*** Opening Exercise input ***

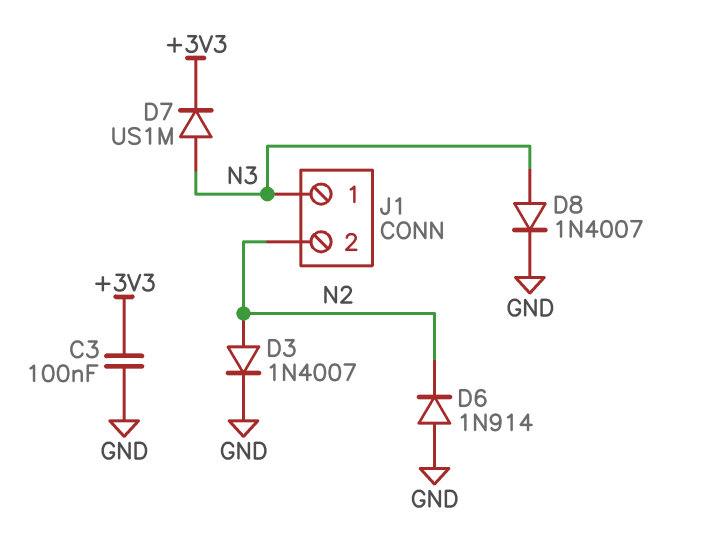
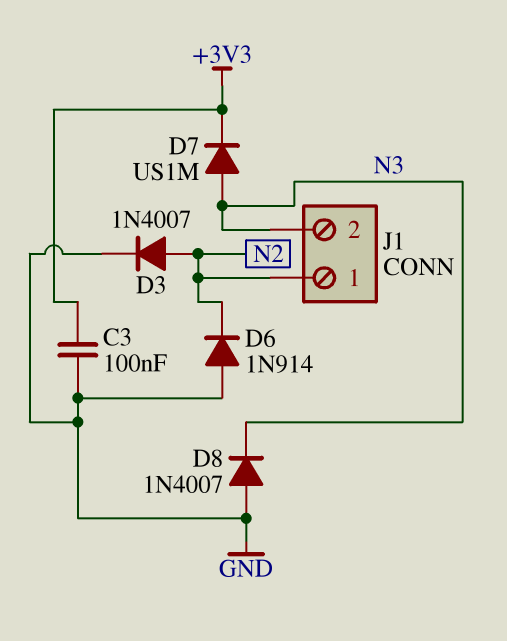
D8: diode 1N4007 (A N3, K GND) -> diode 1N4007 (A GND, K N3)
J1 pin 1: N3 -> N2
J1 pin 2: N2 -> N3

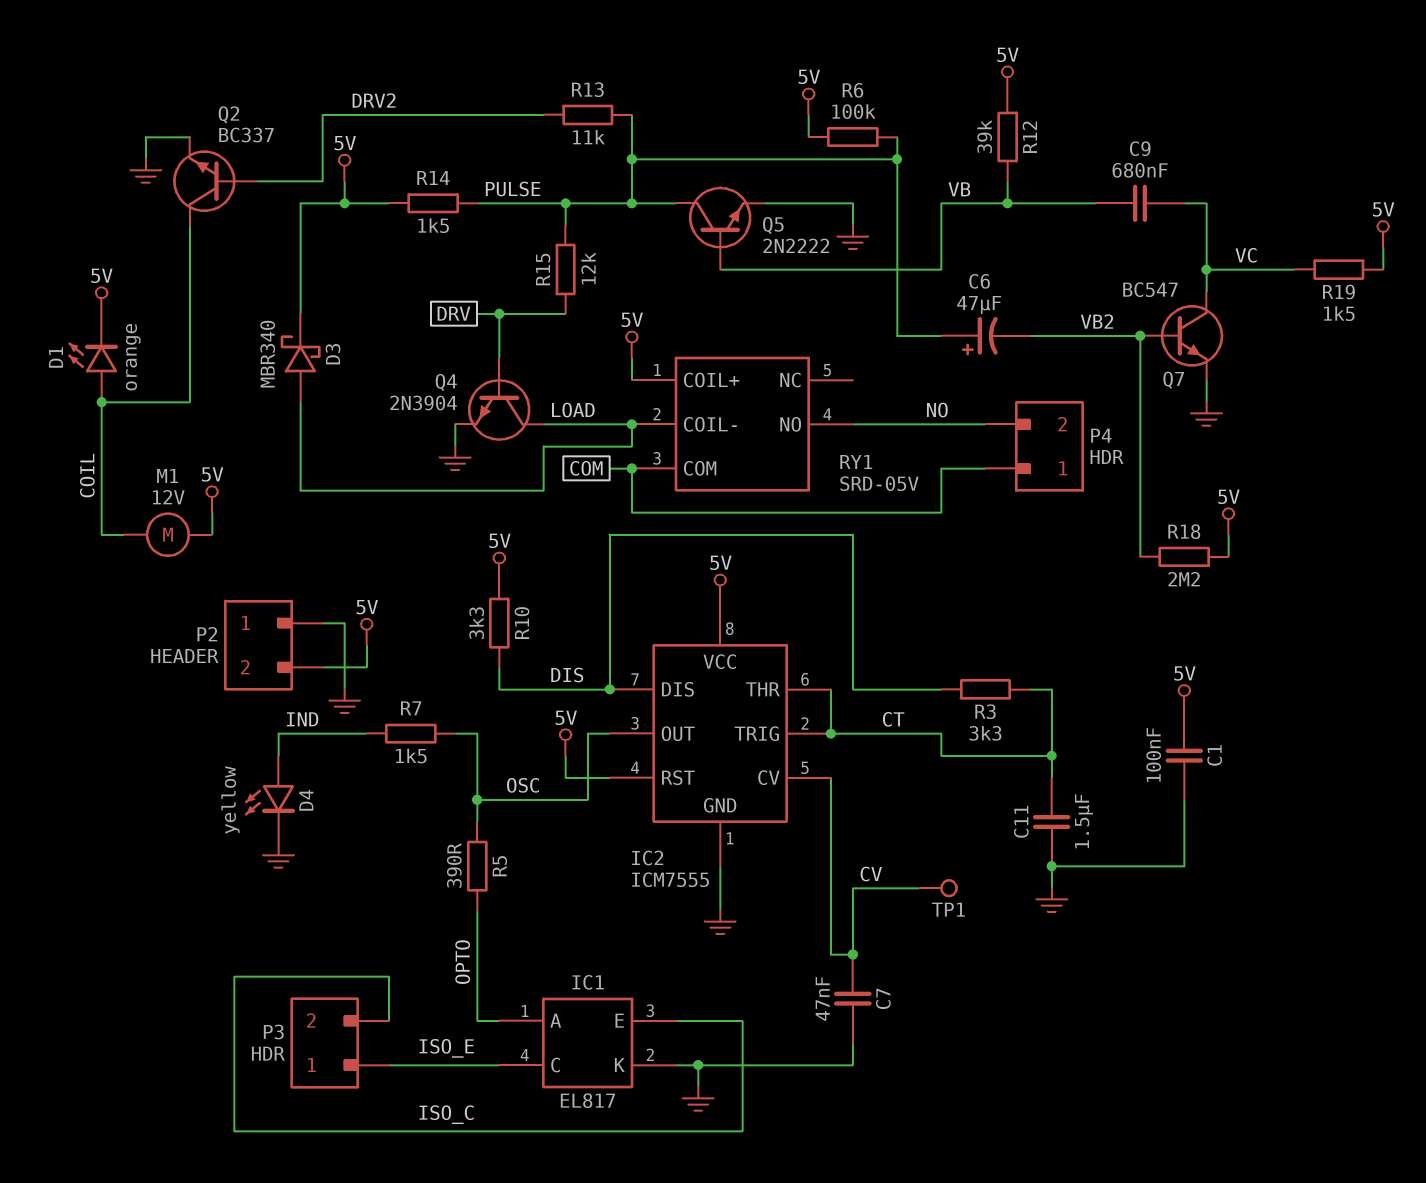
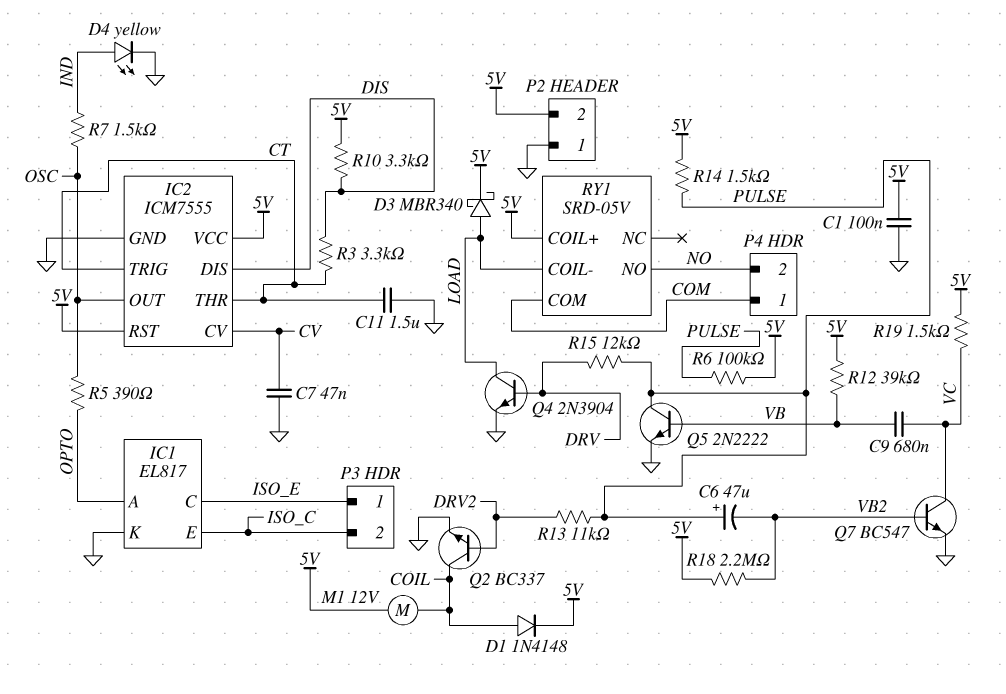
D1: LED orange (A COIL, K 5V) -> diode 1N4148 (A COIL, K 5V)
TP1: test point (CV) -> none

*** Closing Exercise input ***
*** Opening Exercise input ***

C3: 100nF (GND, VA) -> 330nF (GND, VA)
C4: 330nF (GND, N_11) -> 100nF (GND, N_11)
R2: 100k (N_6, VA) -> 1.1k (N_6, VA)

*** Closing Exercise input ***
*** Opening Exercise input ***

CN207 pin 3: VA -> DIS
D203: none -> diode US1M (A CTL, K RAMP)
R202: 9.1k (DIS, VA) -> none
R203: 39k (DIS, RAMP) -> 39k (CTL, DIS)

*** Closing Exercise input ***

#### Directions for this task:
Within the entries above, the lines from the one containing "J1 pin 1: N3 -> N2" through the one containing "TP1: test point (CV) -> none" are to be transcribed exactly, ends included, pictures excluded.

#### Written answer:
J1 pin 1: N3 -> N2
J1 pin 2: N2 -> N3

D1: LED orange (A COIL, K 5V) -> diode 1N4148 (A COIL, K 5V)
TP1: test point (CV) -> none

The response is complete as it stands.